== WHAT TO DO ==
Spot each line in the data below containing "none" and copy it.

== RECORDS FOR THIS EXERCISE ==
#####

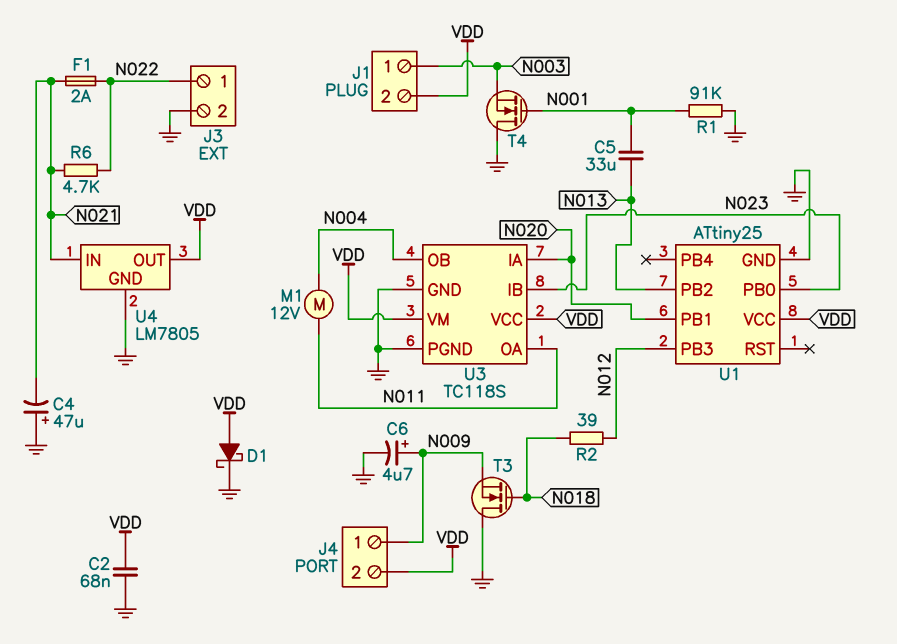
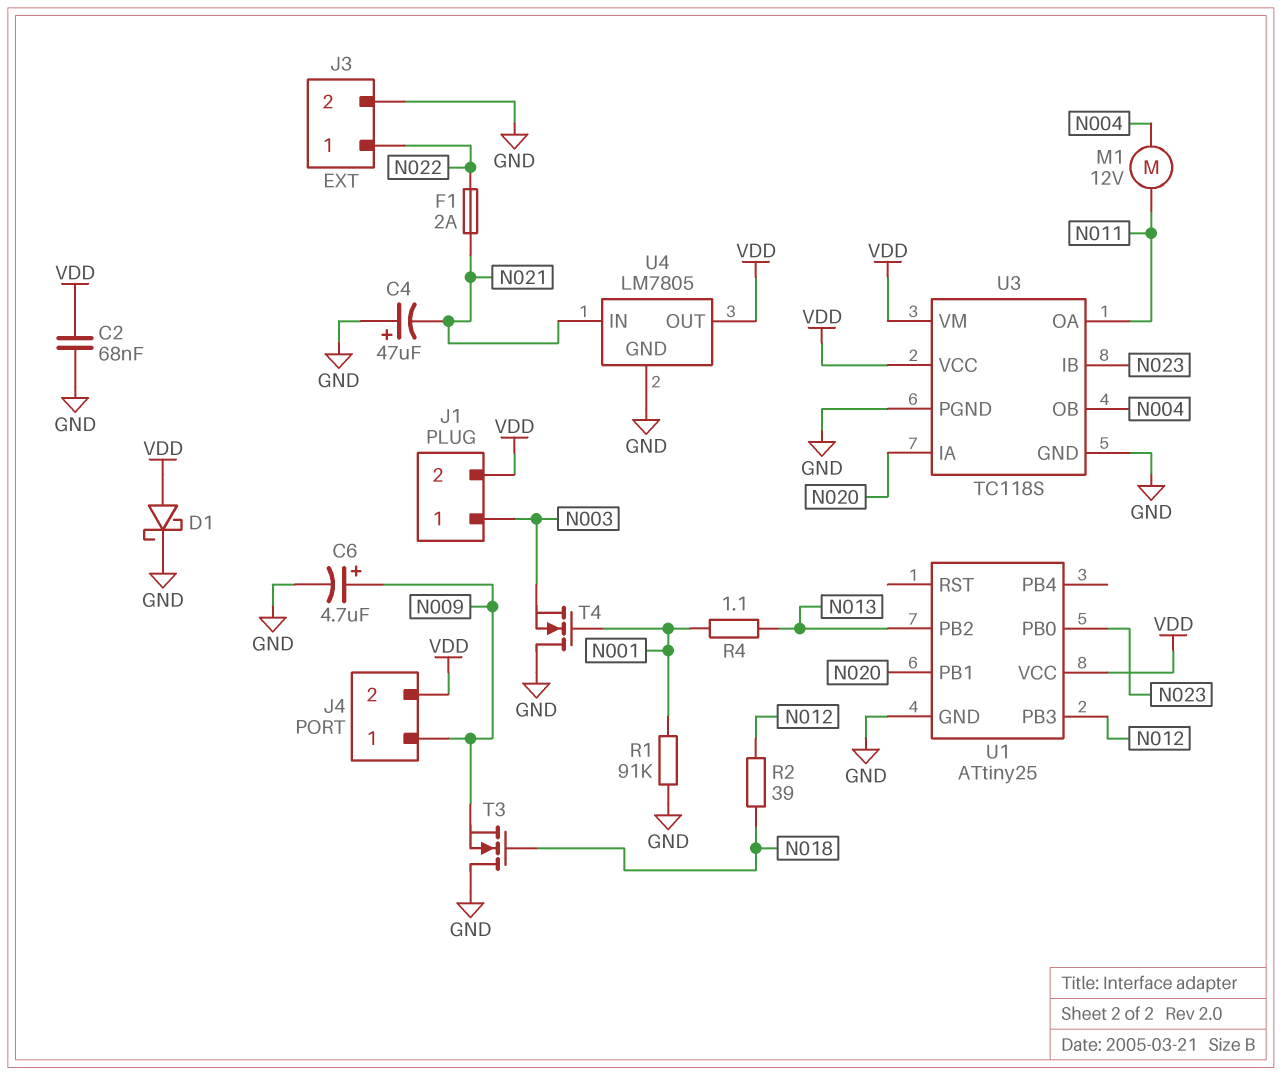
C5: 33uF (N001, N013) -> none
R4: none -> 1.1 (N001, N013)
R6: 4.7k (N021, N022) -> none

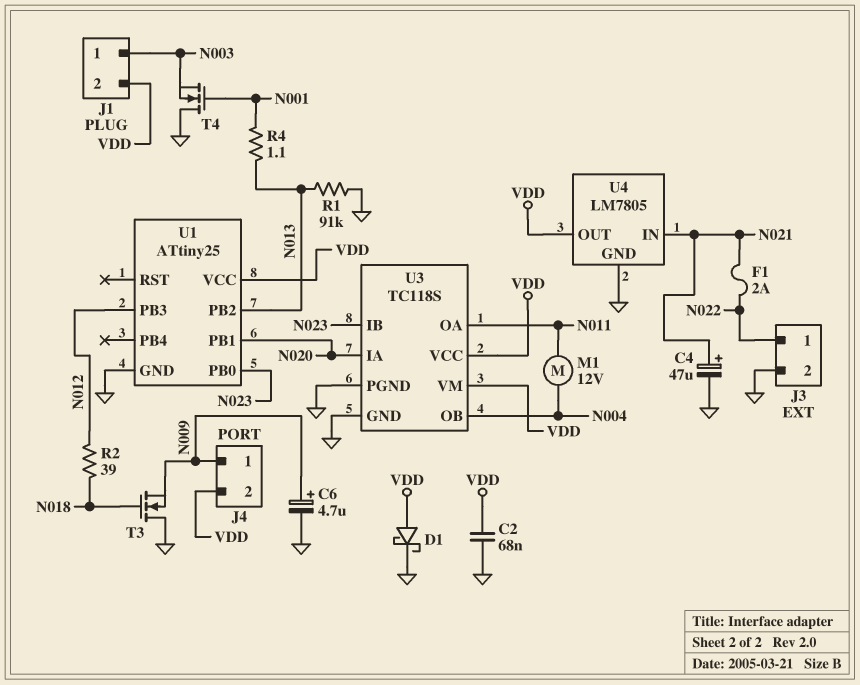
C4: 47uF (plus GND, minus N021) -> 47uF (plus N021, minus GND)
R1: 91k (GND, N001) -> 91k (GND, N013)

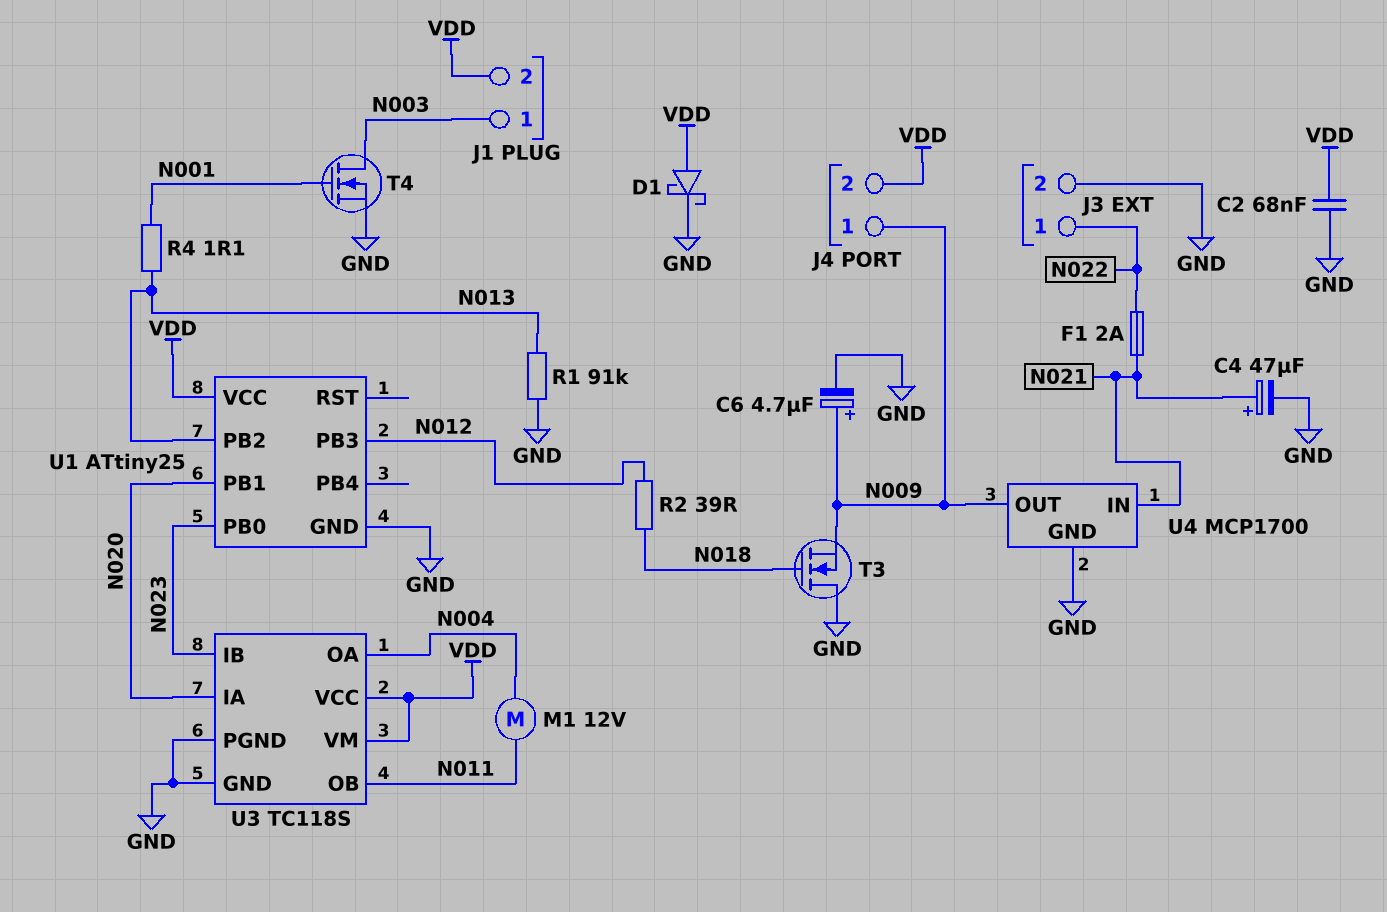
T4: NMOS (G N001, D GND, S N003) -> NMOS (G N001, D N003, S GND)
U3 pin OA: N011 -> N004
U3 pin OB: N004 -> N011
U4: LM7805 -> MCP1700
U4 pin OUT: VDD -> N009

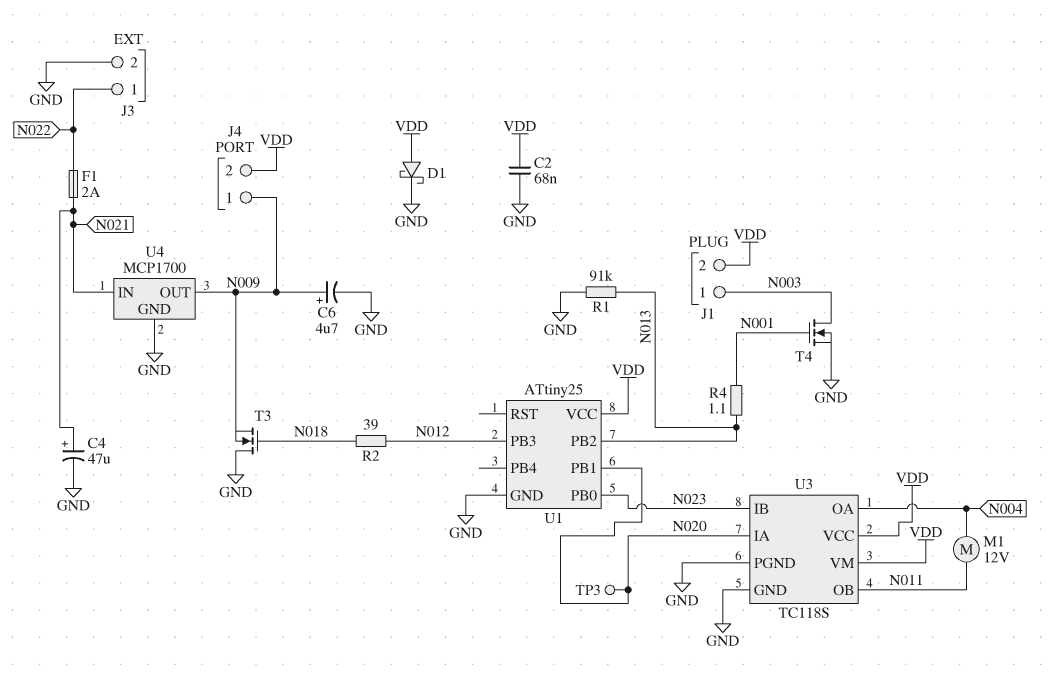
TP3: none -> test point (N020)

#####

== ANSWER TO THIS PROBLEM ==
C5: 33uF (N001, N013) -> none
R4: none -> 1.1 (N001, N013)
R6: 4.7k (N021, N022) -> none
TP3: none -> test point (N020)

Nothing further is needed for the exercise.